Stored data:
================
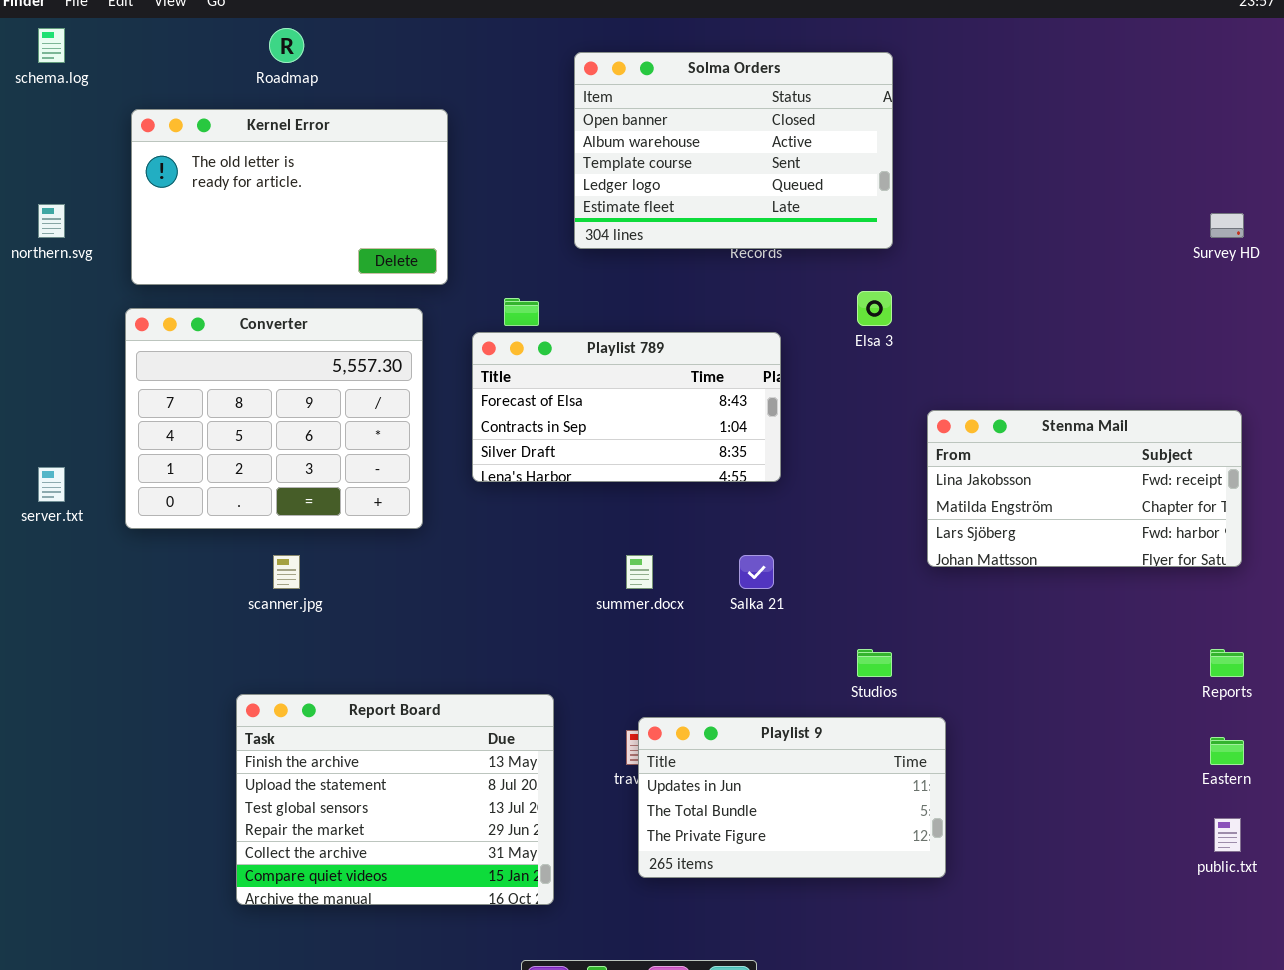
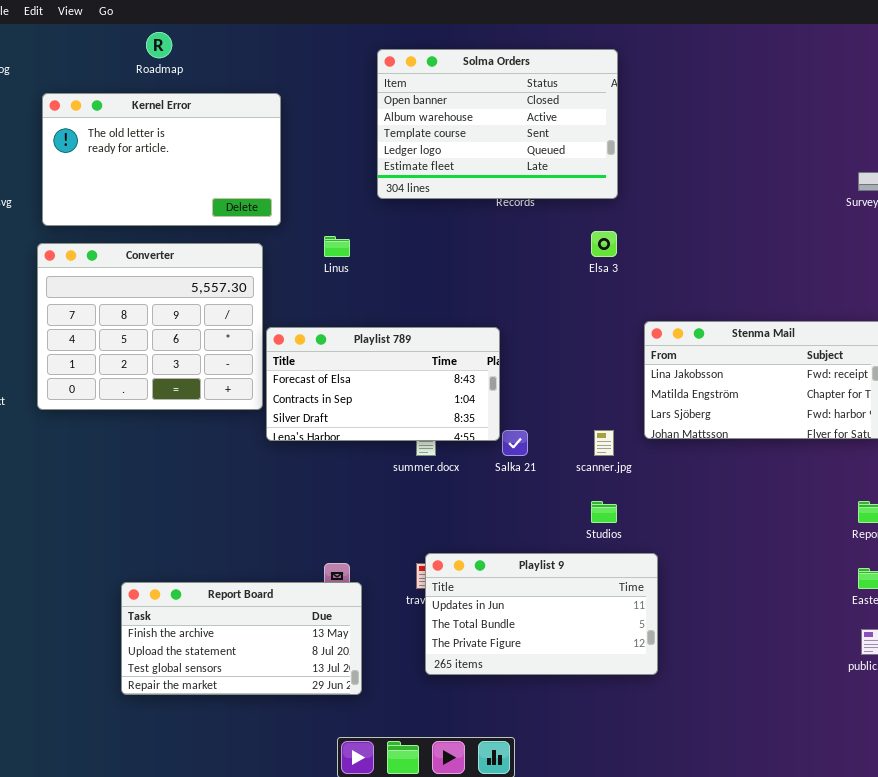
Playlist 789: [472,332,781,482] -> [266,327,500,441], moved
scanner.jpg: [273,555,300,589] -> [594,430,614,456], moved
Report Board: [236,694,554,905] -> [121,582,362,695], resized

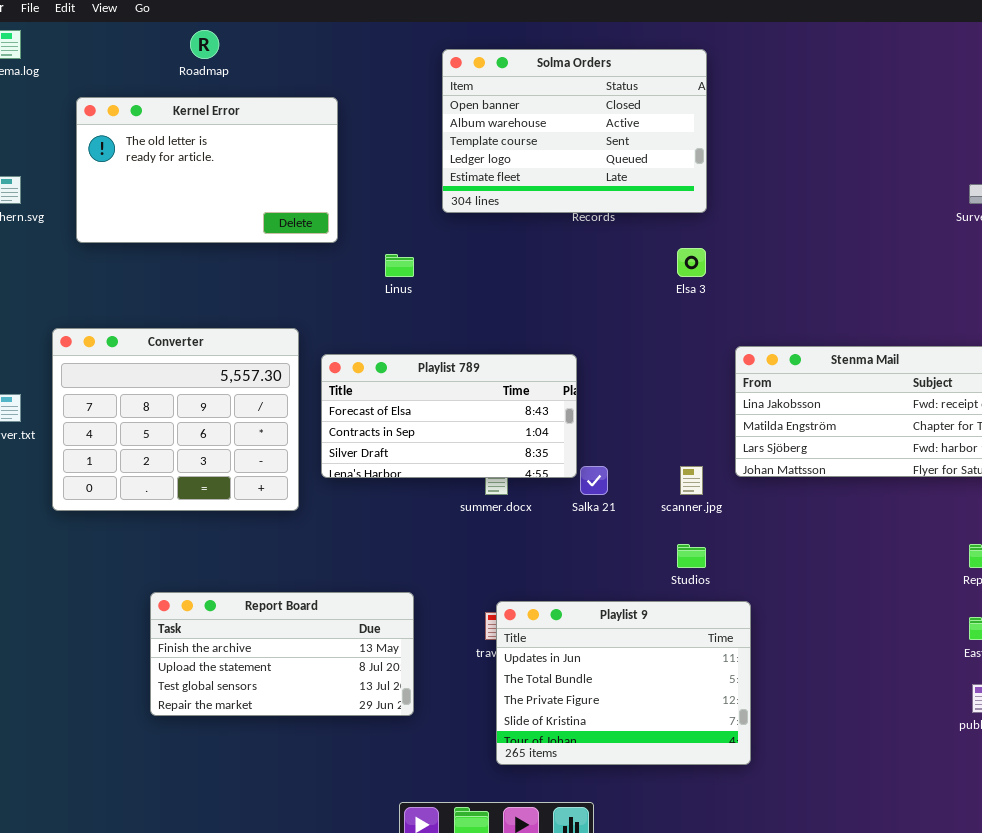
Converter: [37,243,263,410] -> [52,328,299,511], moved
Playlist 9: [425,553,658,675] -> [496,601,751,765], resized
Report Board: [121,582,362,695] -> [150,592,414,716], moved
================
Task goal: Look through the entries above. Copy out every line holding the word "moved".

Final answer:
Playlist 789: [472,332,781,482] -> [266,327,500,441], moved
scanner.jpg: [273,555,300,589] -> [594,430,614,456], moved
Converter: [37,243,263,410] -> [52,328,299,511], moved
Report Board: [121,582,362,695] -> [150,592,414,716], moved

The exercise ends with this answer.